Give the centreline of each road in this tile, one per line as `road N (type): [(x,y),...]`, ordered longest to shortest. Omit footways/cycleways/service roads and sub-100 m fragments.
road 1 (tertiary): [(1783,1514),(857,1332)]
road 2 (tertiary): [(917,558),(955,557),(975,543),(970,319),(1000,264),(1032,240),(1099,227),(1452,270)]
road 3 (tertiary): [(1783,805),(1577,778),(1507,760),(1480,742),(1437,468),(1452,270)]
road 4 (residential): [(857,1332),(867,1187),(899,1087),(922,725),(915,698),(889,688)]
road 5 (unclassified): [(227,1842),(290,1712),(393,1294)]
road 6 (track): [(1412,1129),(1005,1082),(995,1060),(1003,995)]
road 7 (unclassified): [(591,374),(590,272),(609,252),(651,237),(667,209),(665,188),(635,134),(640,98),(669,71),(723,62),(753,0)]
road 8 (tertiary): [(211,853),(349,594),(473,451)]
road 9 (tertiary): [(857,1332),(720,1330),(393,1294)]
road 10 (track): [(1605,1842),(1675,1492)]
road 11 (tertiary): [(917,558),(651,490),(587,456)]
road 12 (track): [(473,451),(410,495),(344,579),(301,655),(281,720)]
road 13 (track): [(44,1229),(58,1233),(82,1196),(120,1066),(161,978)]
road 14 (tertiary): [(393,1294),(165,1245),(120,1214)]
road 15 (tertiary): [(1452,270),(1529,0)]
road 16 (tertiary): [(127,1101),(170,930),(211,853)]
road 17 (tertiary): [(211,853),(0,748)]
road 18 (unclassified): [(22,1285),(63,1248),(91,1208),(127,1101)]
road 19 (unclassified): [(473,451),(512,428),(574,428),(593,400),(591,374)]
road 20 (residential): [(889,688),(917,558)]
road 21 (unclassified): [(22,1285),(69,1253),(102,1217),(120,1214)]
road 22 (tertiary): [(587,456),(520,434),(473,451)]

=======

→ **WORK TO COMPLETE**
Which lines in the listing hold the word "track"? Copy them out.

→ **ANSWER SPACE**
road 6 (track): [(1412,1129),(1005,1082),(995,1060),(1003,995)]
road 10 (track): [(1605,1842),(1675,1492)]
road 12 (track): [(473,451),(410,495),(344,579),(301,655),(281,720)]
road 13 (track): [(44,1229),(58,1233),(82,1196),(120,1066),(161,978)]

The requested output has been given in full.